## GIVEN RECORDS
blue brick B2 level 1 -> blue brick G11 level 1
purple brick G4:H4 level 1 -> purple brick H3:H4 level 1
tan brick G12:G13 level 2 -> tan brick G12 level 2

---

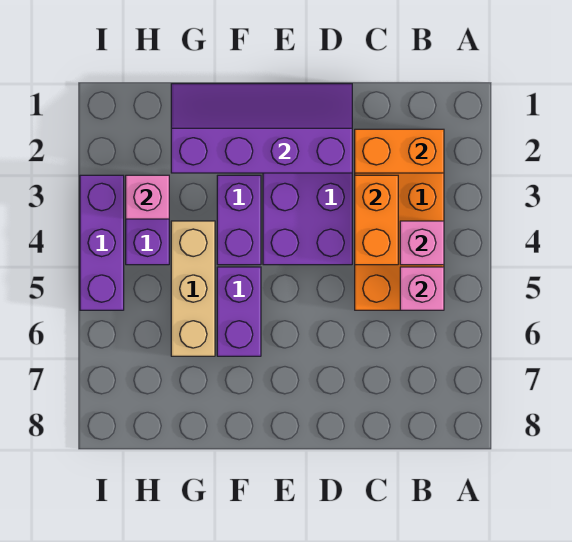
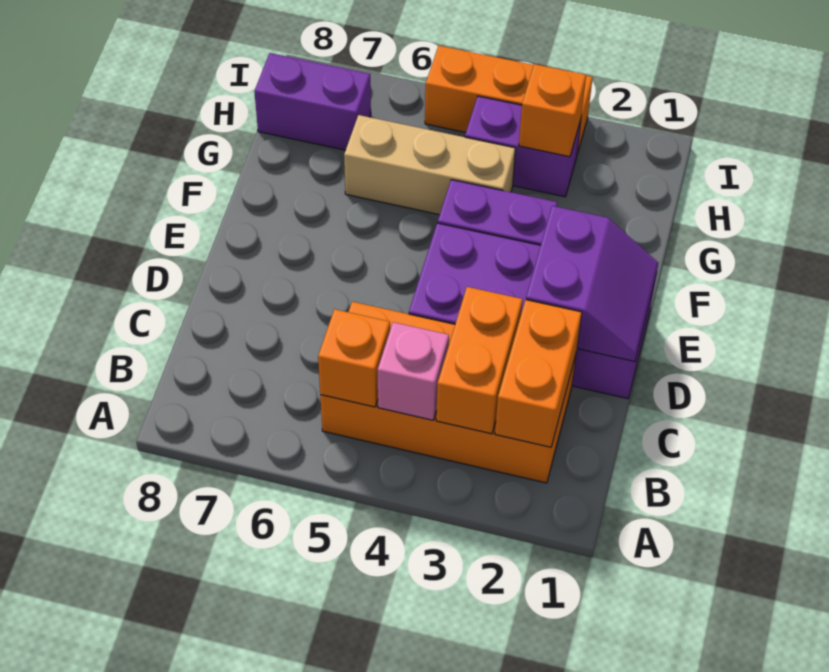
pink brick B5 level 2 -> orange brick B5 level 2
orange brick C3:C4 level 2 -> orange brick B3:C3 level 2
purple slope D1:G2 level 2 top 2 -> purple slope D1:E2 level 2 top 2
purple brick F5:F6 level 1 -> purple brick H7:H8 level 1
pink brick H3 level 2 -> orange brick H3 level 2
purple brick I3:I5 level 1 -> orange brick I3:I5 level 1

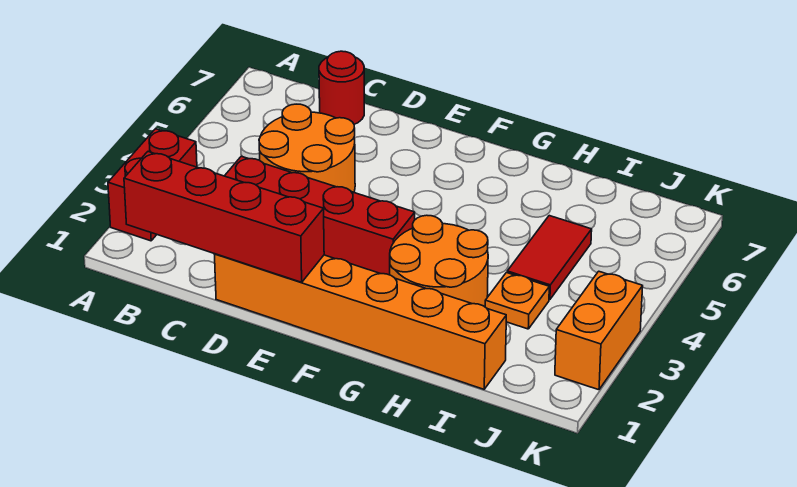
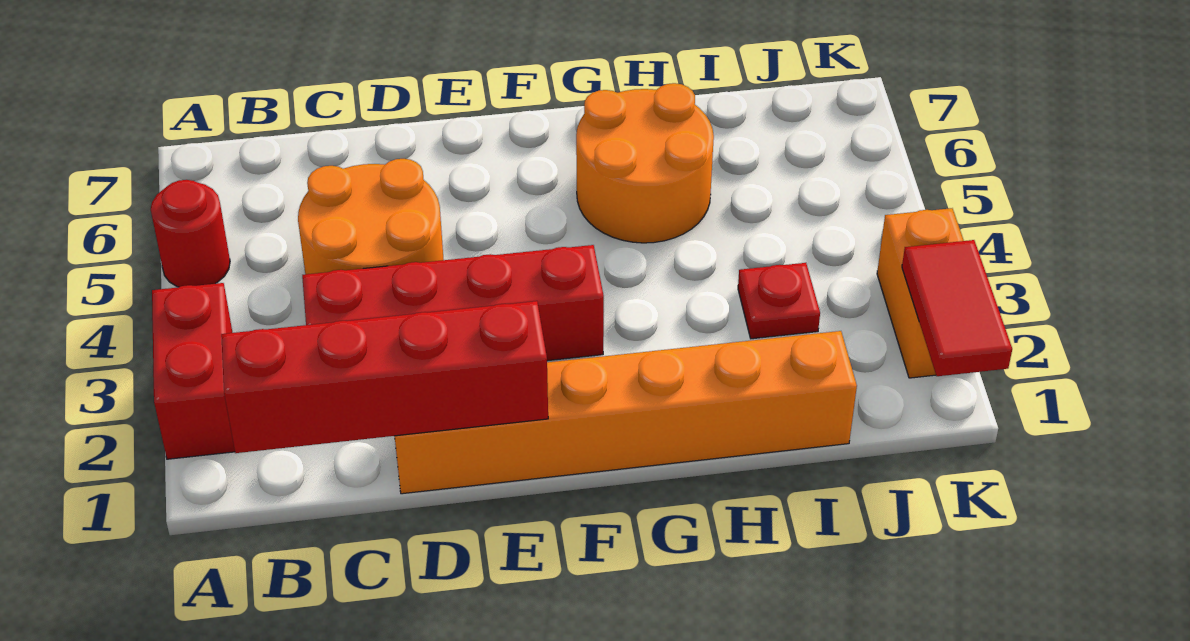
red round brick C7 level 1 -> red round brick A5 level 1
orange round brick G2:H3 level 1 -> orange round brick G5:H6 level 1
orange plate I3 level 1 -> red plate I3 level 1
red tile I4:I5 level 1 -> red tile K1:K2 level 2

--

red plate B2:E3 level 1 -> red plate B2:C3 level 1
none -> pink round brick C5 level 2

## WHAT THE EXERCISE ASKS
Search the material for the string "purple" and show every line that has it.

## EXPECTED OUTPUT
purple brick G4:H4 level 1 -> purple brick H3:H4 level 1
purple slope D1:G2 level 2 top 2 -> purple slope D1:E2 level 2 top 2
purple brick F5:F6 level 1 -> purple brick H7:H8 level 1
purple brick I3:I5 level 1 -> orange brick I3:I5 level 1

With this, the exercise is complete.